Working data
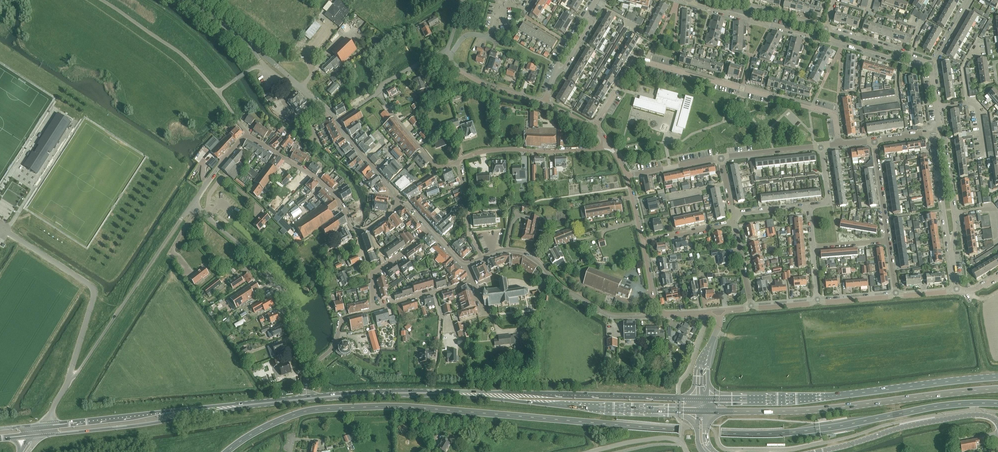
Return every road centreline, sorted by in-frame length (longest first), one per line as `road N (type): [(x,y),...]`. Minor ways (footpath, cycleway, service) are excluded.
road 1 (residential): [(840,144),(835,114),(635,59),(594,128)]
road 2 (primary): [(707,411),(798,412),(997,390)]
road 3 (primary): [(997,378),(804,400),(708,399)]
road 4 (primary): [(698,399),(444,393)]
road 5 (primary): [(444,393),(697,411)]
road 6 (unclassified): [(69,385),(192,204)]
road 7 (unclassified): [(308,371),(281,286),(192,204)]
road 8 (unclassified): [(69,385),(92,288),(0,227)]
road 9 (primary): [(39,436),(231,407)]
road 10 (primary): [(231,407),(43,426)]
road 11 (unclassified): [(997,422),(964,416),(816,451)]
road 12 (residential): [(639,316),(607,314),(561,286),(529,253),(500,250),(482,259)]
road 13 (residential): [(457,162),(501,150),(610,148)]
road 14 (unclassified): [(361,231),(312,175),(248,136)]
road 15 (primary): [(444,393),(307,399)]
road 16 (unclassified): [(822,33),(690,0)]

Problem to solve
Could you print all the entries exactly as they stand, with the pictures left out?

Reply to the exercise
Return every road centreline, sorted by in-frame length (longest first), one per line as `road N (type): [(x,y),...]`. Minor ways (footpath, cycleway, service) are excluded.
road 1 (residential): [(840,144),(835,114),(635,59),(594,128)]
road 2 (primary): [(707,411),(798,412),(997,390)]
road 3 (primary): [(997,378),(804,400),(708,399)]
road 4 (primary): [(698,399),(444,393)]
road 5 (primary): [(444,393),(697,411)]
road 6 (unclassified): [(69,385),(192,204)]
road 7 (unclassified): [(308,371),(281,286),(192,204)]
road 8 (unclassified): [(69,385),(92,288),(0,227)]
road 9 (primary): [(39,436),(231,407)]
road 10 (primary): [(231,407),(43,426)]
road 11 (unclassified): [(997,422),(964,416),(816,451)]
road 12 (residential): [(639,316),(607,314),(561,286),(529,253),(500,250),(482,259)]
road 13 (residential): [(457,162),(501,150),(610,148)]
road 14 (unclassified): [(361,231),(312,175),(248,136)]
road 15 (primary): [(444,393),(307,399)]
road 16 (unclassified): [(822,33),(690,0)]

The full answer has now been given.